▶ _Exercise description_: Locate each line of the material that contains "RESET", then return it.

▶ _Source records_:
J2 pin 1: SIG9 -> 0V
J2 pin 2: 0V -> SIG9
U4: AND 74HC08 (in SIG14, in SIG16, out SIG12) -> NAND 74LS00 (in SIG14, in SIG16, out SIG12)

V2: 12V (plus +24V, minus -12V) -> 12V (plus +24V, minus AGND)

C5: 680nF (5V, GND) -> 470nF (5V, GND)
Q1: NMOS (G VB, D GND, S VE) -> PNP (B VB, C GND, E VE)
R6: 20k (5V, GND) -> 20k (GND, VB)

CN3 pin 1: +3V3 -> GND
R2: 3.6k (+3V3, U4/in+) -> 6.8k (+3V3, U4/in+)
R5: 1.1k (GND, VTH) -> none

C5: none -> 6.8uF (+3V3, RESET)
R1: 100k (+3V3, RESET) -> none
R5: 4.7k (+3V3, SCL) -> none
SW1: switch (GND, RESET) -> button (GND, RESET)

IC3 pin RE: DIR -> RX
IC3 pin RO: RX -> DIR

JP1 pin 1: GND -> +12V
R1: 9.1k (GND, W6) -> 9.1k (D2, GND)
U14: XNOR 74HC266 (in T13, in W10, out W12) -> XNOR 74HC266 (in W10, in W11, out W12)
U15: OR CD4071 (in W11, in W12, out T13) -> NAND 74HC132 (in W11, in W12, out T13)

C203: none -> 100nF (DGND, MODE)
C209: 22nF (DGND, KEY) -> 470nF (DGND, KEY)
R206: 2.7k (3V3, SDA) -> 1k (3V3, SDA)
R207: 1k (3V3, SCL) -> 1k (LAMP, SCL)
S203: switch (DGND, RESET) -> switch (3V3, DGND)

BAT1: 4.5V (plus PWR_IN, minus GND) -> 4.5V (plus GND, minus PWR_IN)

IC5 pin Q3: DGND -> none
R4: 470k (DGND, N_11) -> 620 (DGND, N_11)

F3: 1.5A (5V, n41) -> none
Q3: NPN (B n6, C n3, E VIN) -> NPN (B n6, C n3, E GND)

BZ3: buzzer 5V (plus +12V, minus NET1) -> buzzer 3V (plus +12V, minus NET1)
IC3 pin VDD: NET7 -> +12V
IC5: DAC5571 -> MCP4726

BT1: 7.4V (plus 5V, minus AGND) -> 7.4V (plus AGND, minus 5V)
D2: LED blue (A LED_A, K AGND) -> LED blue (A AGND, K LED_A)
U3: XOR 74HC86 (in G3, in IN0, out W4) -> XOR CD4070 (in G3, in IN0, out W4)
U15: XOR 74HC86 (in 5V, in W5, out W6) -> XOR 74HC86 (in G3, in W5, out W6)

▶ _Task output_:
C5: none -> 6.8uF (+3V3, RESET)
R1: 100k (+3V3, RESET) -> none
SW1: switch (GND, RESET) -> button (GND, RESET)
S203: switch (DGND, RESET) -> switch (3V3, DGND)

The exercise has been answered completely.